▶ [What needs to be done]: Each line from the one holding "yellow car: 4 -> 5" to the last line below must be restated word for word, and no picture may be included.

Spatial reasoning data:
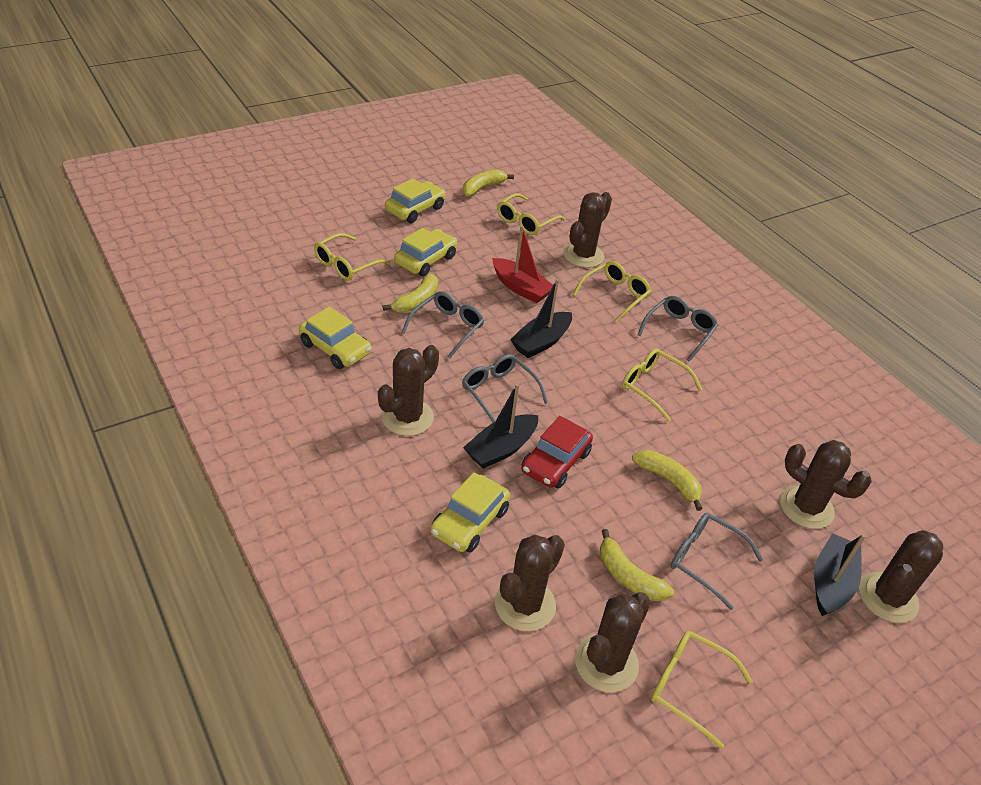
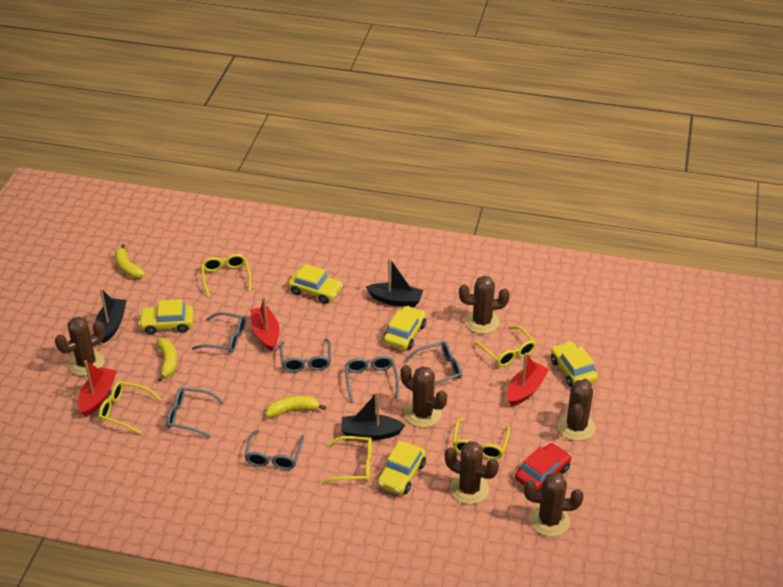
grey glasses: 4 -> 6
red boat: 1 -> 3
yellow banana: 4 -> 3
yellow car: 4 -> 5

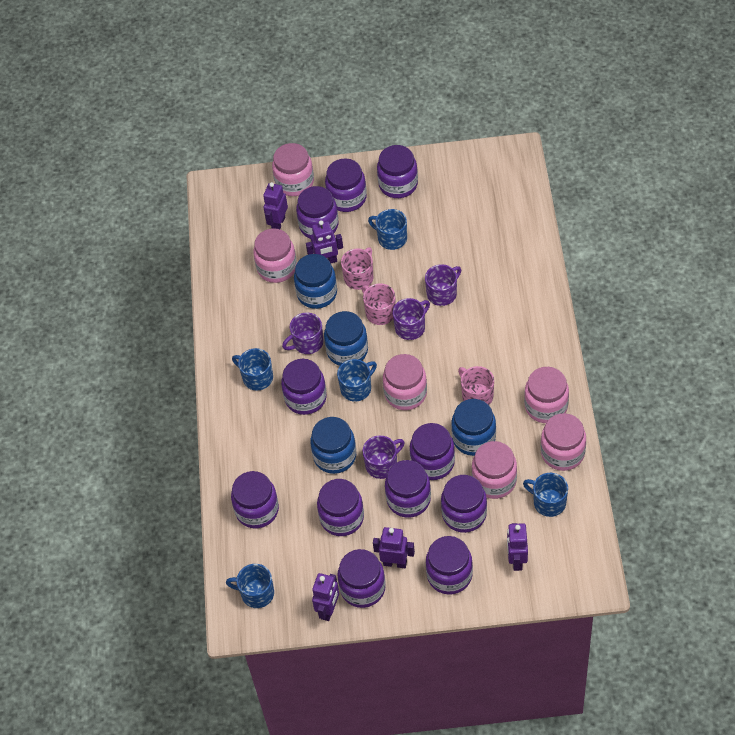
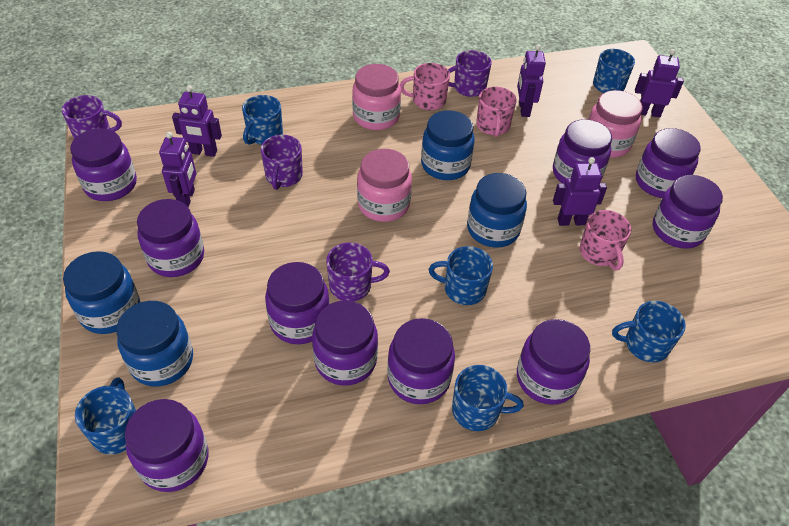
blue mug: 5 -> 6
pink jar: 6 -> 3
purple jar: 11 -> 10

▶ [Answer for the task]:
yellow car: 4 -> 5

blue mug: 5 -> 6
pink jar: 6 -> 3
purple jar: 11 -> 10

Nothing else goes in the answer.